**WORK TO BE COMPLETED:** Search the data for the string "purple", and report each line where it is found.

**RECORDED DATA:**
★ ★ ★ ★ ★

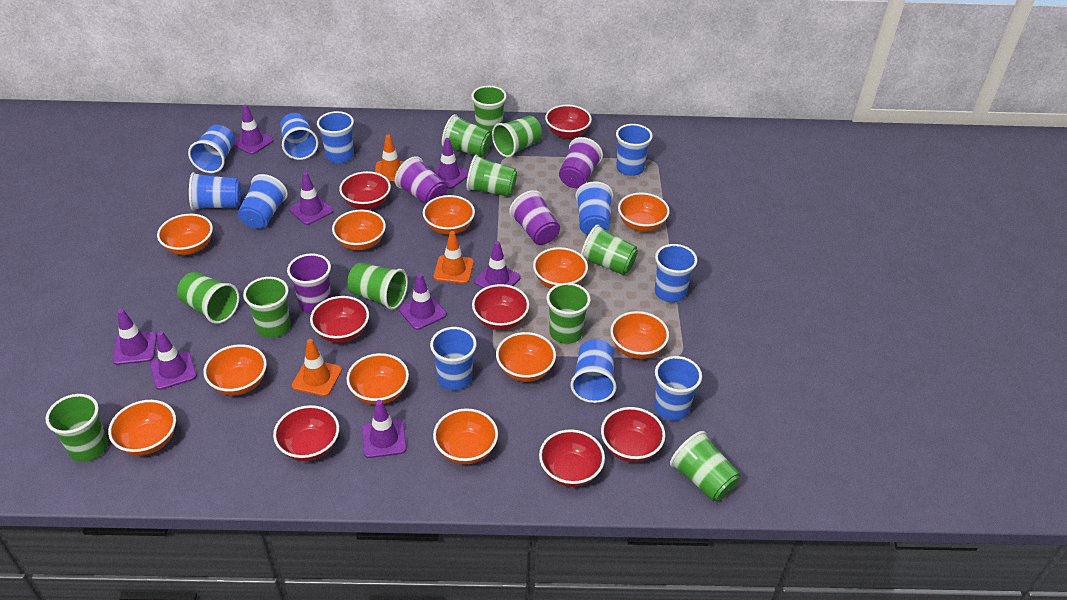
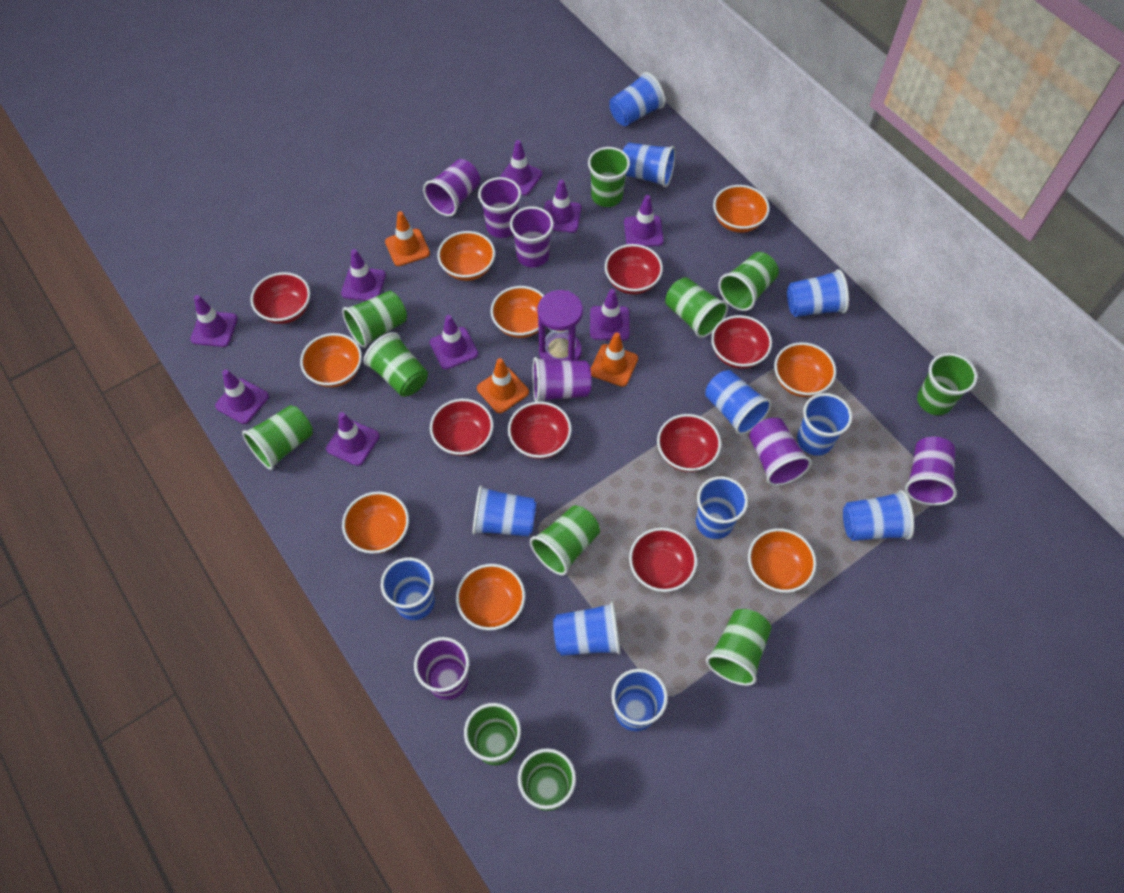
orange bowl: 11 -> 8
purple cup: 4 -> 7
purple hourglass: 0 -> 1
purple traffic cone: 8 -> 9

★ ★ ★ ★ ★

**TASK SOLUTION:**
purple cup: 4 -> 7
purple hourglass: 0 -> 1
purple traffic cone: 8 -> 9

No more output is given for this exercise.